Return only the lines running from the one that contains "duck (no. 1 from left)" through the end of the entries, exactly, both ends included. Omit pictures.

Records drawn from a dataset
============

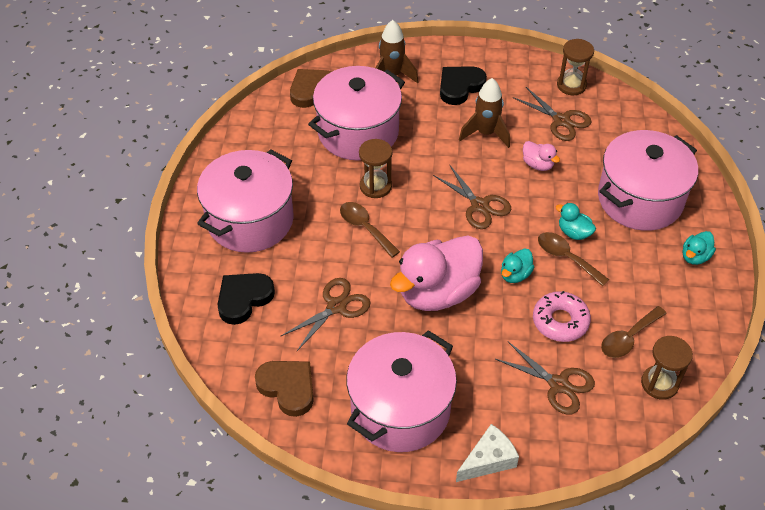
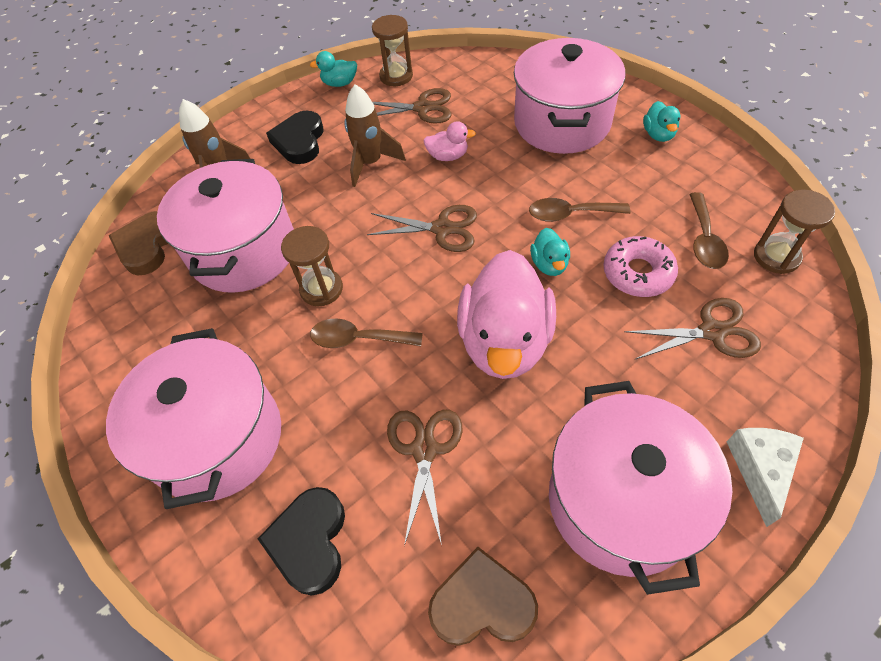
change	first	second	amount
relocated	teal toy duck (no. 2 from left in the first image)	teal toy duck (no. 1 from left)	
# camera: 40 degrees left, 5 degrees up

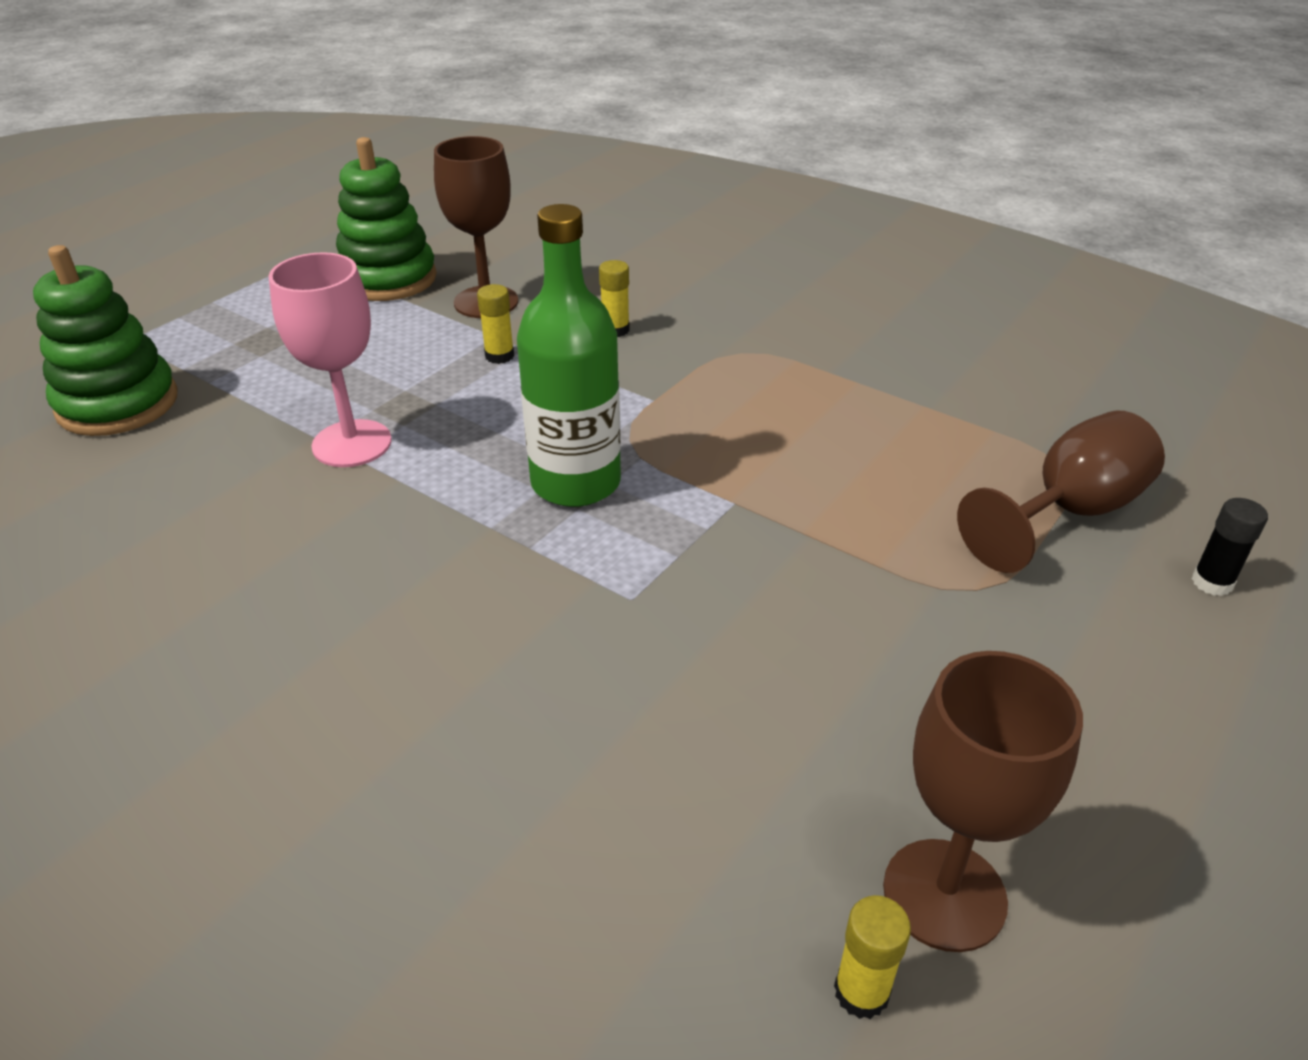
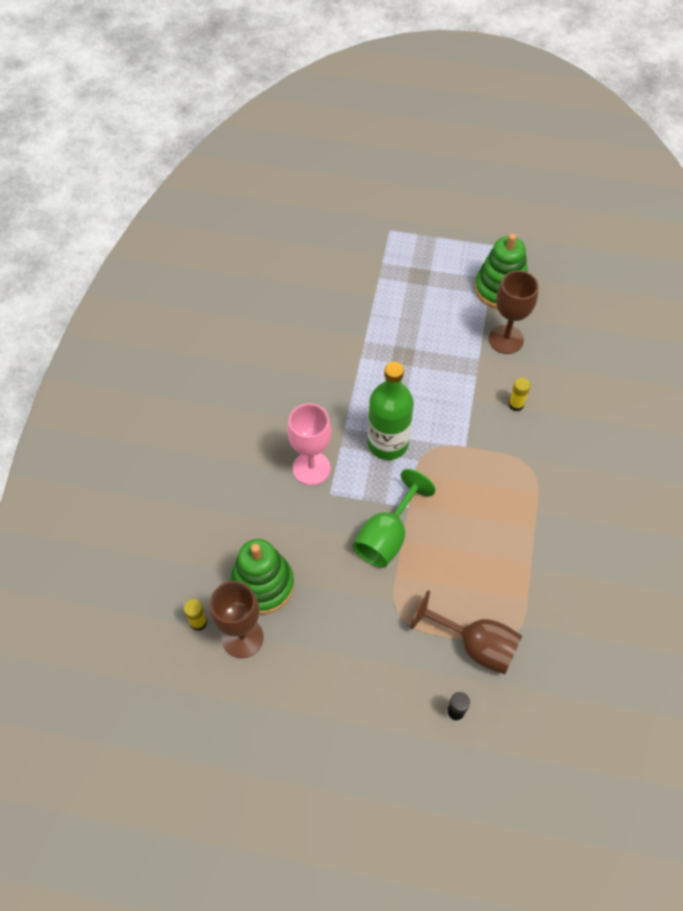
change	first	second	amount
relocated	leaf-green ring stacker (no. 1 from left)		
relocated	rose-pink wine glass		
appeared		leaf-green wine glass	
missing	bright yellow glue (no. 1 from left)		
# camera: 65 degrees right, 20 degrees up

============

- **SOLVED EXERCISE**:
relocated	teal toy duck (no. 2 from left in the first image)	teal toy duck (no. 1 from left)	
# camera: 40 degrees left, 5 degrees up

change	first	second	amount
relocated	leaf-green ring stacker (no. 1 from left)		
relocated	rose-pink wine glass		
appeared		leaf-green wine glass	
missing	bright yellow glue (no. 1 from left)		
# camera: 65 degrees right, 20 degrees up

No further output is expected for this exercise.